BEGIN

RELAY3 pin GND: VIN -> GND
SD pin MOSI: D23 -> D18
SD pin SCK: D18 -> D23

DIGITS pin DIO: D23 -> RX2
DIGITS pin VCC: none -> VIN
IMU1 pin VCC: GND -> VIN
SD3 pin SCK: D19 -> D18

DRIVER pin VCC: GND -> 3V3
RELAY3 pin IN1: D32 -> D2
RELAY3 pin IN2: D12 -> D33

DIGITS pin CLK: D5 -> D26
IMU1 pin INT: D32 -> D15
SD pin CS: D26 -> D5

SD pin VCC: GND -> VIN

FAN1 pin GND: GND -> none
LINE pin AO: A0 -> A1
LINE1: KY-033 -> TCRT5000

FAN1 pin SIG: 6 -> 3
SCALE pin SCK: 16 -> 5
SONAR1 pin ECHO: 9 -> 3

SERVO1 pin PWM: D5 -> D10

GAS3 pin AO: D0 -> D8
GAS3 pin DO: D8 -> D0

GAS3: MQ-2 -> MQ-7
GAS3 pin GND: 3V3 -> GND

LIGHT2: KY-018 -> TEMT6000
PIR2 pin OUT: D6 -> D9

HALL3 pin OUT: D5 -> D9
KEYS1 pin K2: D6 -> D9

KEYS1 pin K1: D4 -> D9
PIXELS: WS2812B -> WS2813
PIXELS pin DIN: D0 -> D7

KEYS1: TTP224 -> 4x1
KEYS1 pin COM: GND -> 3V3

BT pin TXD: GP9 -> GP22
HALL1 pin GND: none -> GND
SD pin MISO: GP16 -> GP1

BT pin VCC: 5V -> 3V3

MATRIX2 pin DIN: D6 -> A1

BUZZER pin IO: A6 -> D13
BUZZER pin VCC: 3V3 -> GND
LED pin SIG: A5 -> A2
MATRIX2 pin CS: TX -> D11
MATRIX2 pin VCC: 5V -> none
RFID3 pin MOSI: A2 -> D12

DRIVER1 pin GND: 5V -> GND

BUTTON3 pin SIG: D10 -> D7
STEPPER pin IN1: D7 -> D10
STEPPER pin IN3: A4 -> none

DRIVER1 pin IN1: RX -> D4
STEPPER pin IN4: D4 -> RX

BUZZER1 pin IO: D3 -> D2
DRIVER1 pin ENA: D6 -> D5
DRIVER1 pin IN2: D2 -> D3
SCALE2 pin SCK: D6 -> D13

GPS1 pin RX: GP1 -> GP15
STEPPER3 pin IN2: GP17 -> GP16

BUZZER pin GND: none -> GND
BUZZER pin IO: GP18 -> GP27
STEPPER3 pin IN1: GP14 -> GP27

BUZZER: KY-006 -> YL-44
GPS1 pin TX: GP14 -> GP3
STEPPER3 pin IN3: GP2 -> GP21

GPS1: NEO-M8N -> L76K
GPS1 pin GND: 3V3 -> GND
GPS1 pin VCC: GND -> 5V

END

**TASK PROMPT**: Read the listing line by line, and copy each line in which the word "DIGITS" is found.

**PROBLEM SOLUTION**:
DIGITS pin DIO: D23 -> RX2
DIGITS pin VCC: none -> VIN
DIGITS pin CLK: D5 -> D26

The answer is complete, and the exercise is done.